[Data extracted from a collection]
------------
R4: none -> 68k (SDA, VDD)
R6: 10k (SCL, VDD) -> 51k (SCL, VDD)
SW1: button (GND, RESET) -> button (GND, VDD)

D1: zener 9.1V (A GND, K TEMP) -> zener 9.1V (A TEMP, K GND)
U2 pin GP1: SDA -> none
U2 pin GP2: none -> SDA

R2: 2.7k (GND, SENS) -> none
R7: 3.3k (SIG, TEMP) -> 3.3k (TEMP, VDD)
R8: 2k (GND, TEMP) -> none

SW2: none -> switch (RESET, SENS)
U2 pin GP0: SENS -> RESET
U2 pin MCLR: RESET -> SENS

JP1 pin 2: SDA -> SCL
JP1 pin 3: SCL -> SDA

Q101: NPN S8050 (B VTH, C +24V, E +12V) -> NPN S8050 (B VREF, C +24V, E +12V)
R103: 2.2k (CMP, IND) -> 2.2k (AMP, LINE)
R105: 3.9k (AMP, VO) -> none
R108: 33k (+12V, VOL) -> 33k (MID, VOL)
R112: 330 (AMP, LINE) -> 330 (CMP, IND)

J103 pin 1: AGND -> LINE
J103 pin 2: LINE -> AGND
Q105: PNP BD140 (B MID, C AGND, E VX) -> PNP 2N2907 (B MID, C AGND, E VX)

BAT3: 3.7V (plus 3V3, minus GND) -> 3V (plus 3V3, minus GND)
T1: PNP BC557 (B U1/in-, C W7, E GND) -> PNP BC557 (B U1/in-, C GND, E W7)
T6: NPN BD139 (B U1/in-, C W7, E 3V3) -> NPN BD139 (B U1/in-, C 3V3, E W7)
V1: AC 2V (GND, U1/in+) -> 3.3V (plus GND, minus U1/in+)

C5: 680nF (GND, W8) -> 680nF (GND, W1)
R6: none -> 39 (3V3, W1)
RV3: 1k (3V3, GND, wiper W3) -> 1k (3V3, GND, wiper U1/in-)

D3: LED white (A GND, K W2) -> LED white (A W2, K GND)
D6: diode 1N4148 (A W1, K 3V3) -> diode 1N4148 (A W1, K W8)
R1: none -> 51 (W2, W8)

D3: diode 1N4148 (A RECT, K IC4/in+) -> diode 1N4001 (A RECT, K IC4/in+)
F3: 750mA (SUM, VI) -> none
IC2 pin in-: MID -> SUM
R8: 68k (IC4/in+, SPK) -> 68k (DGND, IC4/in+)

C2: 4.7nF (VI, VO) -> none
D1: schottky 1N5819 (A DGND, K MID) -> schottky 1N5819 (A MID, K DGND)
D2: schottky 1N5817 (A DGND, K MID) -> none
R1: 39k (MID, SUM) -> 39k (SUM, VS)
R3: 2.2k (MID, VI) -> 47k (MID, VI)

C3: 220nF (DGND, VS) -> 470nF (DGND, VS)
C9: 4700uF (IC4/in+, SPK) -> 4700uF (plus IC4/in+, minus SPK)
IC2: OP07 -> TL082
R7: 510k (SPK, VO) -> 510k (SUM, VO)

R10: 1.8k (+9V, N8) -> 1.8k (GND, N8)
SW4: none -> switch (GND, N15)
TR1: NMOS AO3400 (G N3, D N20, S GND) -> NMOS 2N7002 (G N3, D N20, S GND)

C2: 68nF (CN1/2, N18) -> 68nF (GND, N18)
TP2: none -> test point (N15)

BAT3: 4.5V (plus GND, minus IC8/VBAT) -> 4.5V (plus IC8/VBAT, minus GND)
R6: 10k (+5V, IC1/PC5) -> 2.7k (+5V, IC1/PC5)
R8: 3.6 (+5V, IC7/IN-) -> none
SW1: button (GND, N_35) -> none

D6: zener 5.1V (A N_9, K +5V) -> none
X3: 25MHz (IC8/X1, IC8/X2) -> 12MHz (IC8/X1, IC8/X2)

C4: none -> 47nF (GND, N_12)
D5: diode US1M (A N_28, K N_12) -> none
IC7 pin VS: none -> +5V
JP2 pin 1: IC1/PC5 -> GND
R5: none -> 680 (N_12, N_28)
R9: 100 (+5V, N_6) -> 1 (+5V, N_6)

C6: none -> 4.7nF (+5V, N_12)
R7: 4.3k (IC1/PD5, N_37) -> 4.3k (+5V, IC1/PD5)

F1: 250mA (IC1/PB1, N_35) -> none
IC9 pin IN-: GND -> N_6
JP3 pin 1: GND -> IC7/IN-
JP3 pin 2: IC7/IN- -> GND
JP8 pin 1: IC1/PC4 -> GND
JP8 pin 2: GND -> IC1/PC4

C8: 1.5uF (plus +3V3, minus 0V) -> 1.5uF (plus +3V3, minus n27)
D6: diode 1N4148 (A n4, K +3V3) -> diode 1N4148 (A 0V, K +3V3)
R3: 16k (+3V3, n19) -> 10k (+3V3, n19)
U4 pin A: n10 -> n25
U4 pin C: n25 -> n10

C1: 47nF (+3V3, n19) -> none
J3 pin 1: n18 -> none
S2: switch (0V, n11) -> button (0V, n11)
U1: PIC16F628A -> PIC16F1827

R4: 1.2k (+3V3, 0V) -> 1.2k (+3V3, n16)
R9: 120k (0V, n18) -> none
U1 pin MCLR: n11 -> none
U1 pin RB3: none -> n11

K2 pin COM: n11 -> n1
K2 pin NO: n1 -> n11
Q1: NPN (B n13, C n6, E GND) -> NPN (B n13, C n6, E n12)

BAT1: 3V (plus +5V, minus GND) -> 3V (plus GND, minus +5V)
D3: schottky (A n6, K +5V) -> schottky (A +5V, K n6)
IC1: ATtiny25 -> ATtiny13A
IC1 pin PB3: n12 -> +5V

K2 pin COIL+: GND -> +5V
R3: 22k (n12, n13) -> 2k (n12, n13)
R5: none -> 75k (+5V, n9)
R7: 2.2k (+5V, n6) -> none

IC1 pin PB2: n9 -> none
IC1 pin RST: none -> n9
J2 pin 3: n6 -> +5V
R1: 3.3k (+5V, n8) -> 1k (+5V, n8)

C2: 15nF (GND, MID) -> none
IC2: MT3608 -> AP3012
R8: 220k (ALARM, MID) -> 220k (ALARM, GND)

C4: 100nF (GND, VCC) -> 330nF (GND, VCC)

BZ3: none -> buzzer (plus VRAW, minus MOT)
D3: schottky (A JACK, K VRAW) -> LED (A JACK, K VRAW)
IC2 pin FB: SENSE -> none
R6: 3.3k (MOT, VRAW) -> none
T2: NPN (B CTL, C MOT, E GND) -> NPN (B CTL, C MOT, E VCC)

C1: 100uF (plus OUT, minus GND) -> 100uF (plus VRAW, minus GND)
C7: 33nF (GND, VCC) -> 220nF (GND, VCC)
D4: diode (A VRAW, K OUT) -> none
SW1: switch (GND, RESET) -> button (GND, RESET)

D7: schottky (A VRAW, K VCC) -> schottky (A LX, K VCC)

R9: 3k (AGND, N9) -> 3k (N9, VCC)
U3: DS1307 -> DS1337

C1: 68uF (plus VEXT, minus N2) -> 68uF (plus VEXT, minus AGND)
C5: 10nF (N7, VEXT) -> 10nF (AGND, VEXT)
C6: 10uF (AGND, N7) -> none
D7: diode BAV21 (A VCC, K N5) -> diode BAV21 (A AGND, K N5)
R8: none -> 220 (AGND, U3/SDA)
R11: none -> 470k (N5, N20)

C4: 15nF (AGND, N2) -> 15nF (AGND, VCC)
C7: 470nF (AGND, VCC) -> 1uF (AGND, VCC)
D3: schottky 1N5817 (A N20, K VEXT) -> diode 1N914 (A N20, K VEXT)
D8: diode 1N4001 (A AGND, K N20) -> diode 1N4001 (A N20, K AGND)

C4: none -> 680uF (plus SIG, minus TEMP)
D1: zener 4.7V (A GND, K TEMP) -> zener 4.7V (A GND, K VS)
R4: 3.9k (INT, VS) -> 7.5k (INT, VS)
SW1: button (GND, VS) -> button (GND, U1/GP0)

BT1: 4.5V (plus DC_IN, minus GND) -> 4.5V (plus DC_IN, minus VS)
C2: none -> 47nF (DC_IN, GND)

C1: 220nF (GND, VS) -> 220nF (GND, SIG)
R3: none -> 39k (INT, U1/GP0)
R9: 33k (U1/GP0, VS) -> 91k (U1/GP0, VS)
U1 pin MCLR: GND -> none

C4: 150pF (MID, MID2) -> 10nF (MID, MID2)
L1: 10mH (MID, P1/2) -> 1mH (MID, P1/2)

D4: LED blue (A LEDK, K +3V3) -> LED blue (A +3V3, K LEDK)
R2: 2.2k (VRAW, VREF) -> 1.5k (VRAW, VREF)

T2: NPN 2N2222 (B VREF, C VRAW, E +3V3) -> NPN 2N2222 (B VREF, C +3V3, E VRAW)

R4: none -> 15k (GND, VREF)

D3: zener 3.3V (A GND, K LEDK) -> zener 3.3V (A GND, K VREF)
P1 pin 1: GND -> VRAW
------------
Instructions to follow: Your answer must consist only of the lines from the start of the records above through the line with "U2 pin GP0: SENS -> RESET", each retyped exactly.

Solution for this problem:
R4: none -> 68k (SDA, VDD)
R6: 10k (SCL, VDD) -> 51k (SCL, VDD)
SW1: button (GND, RESET) -> button (GND, VDD)

D1: zener 9.1V (A GND, K TEMP) -> zener 9.1V (A TEMP, K GND)
U2 pin GP1: SDA -> none
U2 pin GP2: none -> SDA

R2: 2.7k (GND, SENS) -> none
R7: 3.3k (SIG, TEMP) -> 3.3k (TEMP, VDD)
R8: 2k (GND, TEMP) -> none

SW2: none -> switch (RESET, SENS)
U2 pin GP0: SENS -> RESET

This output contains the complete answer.